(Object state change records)
□ □ □ □ □ □ □

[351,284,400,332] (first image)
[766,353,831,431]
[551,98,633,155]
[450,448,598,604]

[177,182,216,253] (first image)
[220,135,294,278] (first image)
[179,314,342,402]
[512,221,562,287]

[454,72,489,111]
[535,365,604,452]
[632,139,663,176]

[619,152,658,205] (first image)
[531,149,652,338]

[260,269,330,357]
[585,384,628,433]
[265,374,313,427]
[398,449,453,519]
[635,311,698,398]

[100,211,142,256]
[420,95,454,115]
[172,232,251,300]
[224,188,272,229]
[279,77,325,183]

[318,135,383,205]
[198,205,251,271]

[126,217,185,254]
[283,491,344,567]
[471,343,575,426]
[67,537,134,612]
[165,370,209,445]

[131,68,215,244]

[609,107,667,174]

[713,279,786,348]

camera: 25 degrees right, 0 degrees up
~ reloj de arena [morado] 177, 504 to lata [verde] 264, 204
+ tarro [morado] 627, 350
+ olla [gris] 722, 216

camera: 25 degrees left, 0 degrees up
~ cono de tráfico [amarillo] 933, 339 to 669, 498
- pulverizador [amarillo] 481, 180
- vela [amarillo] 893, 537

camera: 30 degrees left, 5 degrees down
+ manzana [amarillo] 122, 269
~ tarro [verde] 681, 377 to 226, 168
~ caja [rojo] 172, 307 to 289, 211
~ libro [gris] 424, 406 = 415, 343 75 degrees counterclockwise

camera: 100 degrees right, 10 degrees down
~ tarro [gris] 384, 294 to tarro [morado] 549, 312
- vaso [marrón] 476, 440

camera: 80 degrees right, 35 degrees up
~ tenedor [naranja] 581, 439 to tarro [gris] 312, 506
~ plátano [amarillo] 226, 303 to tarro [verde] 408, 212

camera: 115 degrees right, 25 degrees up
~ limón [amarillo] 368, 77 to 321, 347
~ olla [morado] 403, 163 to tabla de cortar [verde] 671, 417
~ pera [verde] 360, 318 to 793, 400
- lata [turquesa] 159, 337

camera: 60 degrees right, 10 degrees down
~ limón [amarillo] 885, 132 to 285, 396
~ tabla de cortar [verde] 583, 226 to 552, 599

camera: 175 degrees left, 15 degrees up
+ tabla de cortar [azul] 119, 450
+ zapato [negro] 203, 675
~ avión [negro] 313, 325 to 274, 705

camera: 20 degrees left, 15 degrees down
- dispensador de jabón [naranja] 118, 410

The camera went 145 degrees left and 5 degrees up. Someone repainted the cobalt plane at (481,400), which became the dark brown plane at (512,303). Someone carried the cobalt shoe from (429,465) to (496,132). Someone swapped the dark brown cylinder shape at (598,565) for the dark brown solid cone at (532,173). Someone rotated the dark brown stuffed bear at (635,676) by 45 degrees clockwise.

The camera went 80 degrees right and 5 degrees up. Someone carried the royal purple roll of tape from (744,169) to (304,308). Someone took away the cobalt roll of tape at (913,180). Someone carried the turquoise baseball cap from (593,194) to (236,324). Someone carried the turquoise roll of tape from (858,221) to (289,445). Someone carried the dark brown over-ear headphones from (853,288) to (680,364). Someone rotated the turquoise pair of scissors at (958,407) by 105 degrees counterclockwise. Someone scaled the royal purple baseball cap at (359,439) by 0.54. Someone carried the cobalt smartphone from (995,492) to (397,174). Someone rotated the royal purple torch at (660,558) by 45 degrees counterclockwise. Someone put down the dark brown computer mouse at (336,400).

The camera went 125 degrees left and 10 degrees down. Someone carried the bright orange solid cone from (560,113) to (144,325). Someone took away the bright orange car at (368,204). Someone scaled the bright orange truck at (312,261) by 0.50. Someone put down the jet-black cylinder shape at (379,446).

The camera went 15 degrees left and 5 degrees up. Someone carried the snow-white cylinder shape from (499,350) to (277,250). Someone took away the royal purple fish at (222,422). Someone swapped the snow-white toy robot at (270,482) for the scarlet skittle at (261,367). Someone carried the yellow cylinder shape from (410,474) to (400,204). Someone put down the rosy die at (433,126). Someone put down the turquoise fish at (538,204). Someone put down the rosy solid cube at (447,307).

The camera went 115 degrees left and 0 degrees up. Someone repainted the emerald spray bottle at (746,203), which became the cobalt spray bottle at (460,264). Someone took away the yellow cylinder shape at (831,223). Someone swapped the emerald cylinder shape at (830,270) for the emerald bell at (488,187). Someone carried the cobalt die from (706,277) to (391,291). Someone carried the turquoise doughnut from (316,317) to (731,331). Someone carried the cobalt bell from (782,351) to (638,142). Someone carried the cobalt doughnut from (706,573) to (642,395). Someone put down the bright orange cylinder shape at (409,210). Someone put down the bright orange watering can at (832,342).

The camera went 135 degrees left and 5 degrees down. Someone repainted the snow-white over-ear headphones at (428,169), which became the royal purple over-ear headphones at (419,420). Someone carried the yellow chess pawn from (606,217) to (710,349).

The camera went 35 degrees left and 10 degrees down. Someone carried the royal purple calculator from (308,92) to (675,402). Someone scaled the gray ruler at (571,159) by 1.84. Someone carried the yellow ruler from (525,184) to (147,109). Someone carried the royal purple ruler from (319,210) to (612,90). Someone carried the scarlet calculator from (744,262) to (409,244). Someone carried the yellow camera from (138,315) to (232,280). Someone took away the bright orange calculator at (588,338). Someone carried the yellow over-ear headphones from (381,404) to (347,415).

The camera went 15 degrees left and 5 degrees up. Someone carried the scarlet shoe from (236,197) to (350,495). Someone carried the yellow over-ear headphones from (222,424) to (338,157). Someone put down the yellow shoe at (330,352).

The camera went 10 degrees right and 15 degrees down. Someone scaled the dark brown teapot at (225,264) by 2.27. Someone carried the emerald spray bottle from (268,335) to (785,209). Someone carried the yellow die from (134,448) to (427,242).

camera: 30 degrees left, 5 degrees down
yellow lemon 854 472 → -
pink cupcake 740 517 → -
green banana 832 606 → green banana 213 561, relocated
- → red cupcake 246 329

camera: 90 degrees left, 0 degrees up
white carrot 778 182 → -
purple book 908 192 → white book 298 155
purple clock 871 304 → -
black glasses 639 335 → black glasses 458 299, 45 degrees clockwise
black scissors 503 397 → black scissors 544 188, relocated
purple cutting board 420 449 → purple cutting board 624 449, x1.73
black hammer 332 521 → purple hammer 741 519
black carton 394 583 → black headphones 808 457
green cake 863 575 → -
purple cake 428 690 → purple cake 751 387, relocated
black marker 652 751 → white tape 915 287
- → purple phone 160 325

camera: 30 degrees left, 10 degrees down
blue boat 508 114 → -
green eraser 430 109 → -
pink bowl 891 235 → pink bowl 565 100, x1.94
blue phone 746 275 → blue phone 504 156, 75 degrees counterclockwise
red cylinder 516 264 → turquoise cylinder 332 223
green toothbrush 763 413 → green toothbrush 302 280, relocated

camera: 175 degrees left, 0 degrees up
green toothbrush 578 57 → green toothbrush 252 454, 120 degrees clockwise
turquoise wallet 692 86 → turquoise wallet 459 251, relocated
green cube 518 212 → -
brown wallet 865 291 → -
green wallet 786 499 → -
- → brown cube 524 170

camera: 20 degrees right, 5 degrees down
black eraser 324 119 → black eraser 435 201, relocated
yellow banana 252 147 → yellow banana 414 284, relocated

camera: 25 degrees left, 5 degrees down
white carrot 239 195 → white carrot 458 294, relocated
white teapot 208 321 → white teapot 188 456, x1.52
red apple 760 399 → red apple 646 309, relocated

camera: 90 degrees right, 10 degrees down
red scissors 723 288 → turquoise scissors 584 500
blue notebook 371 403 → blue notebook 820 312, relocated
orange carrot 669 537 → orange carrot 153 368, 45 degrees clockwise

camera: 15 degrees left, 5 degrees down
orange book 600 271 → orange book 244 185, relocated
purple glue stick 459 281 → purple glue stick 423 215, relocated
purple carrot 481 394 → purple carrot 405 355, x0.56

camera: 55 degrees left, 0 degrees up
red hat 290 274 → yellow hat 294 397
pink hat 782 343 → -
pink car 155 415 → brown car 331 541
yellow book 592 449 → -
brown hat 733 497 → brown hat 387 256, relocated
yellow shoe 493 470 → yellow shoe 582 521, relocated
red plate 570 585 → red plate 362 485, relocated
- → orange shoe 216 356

□ □ □ □ □ □ □

**Brief:**
Among the entries above, the lines between the ones containing "- → red cupcake 246 329" and "camera: 175 degrees left, 0 degrees up", inclusive, are to be transcribed exactly. No other line is to be given.

**Response area:**
- → red cupcake 246 329

camera: 90 degrees left, 0 degrees up
white carrot 778 182 → -
purple book 908 192 → white book 298 155
purple clock 871 304 → -
black glasses 639 335 → black glasses 458 299, 45 degrees clockwise
black scissors 503 397 → black scissors 544 188, relocated
purple cutting board 420 449 → purple cutting board 624 449, x1.73
black hammer 332 521 → purple hammer 741 519
black carton 394 583 → black headphones 808 457
green cake 863 575 → -
purple cake 428 690 → purple cake 751 387, relocated
black marker 652 751 → white tape 915 287
- → purple phone 160 325

camera: 30 degrees left, 10 degrees down
blue boat 508 114 → -
green eraser 430 109 → -
pink bowl 891 235 → pink bowl 565 100, x1.94
blue phone 746 275 → blue phone 504 156, 75 degrees counterclockwise
red cylinder 516 264 → turquoise cylinder 332 223
green toothbrush 763 413 → green toothbrush 302 280, relocated

camera: 175 degrees left, 0 degrees up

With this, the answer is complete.